Return each of the entries below precisely, with no pictures in the result.

Start of SUPPLIED INFORMATION

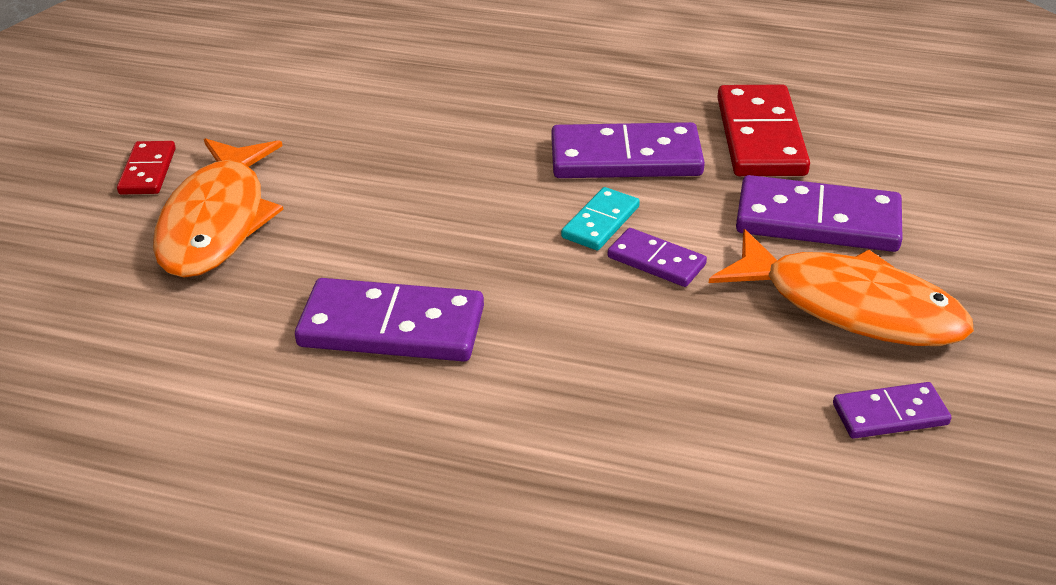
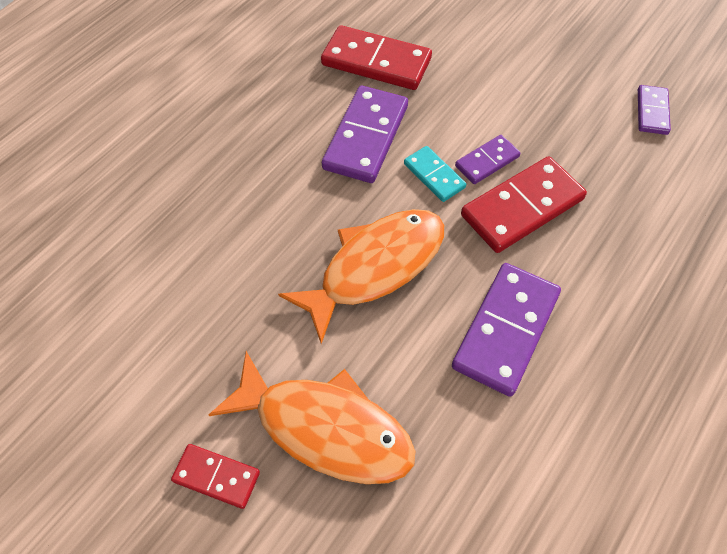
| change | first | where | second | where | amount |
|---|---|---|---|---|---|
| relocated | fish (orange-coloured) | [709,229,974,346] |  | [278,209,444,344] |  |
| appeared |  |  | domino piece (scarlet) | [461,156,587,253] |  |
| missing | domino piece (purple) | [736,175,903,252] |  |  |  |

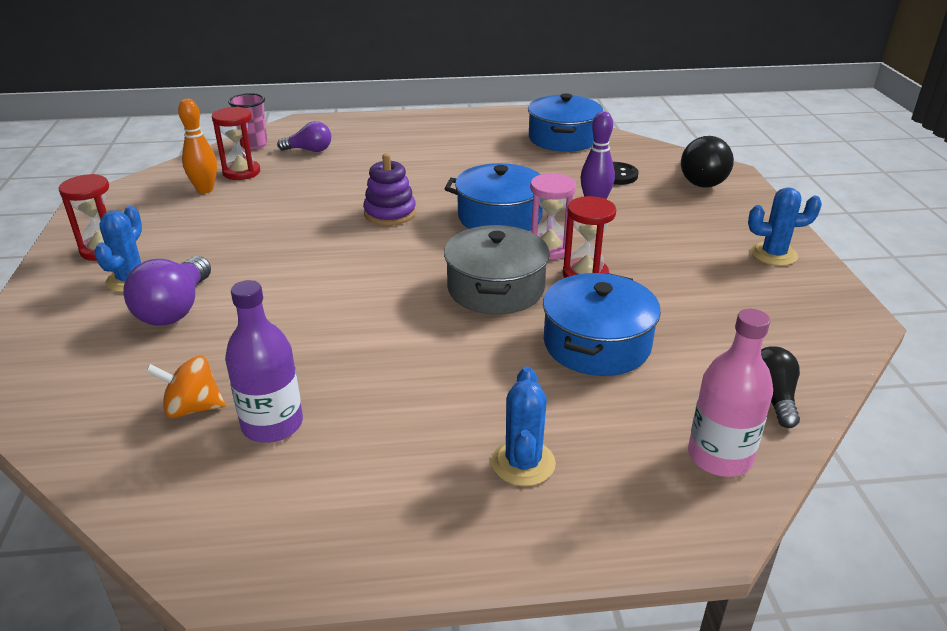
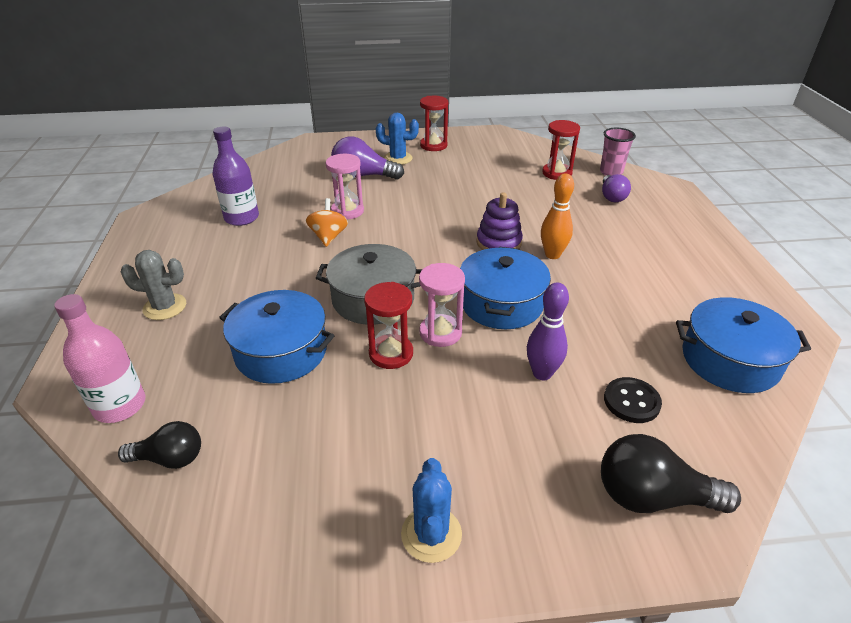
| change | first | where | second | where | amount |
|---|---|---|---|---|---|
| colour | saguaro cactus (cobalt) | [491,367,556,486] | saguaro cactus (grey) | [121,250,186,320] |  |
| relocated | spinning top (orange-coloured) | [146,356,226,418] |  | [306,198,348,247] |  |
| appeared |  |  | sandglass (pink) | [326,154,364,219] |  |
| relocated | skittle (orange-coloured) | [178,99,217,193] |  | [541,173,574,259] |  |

End of SUPPLIED INFORMATION

**FINAL ANSWER:**
| change | first | where | second | where | amount |
|---|---|---|---|---|---|
| relocated | fish (orange-coloured) | [709,229,974,346] |  | [278,209,444,344] |  |
| appeared |  |  | domino piece (scarlet) | [461,156,587,253] |  |
| missing | domino piece (purple) | [736,175,903,252] |  |  |  |

| change | first | where | second | where | amount |
|---|---|---|---|---|---|
| colour | saguaro cactus (cobalt) | [491,367,556,486] | saguaro cactus (grey) | [121,250,186,320] |  |
| relocated | spinning top (orange-coloured) | [146,356,226,418] |  | [306,198,348,247] |  |
| appeared |  |  | sandglass (pink) | [326,154,364,219] |  |
| relocated | skittle (orange-coloured) | [178,99,217,193] |  | [541,173,574,259] |  |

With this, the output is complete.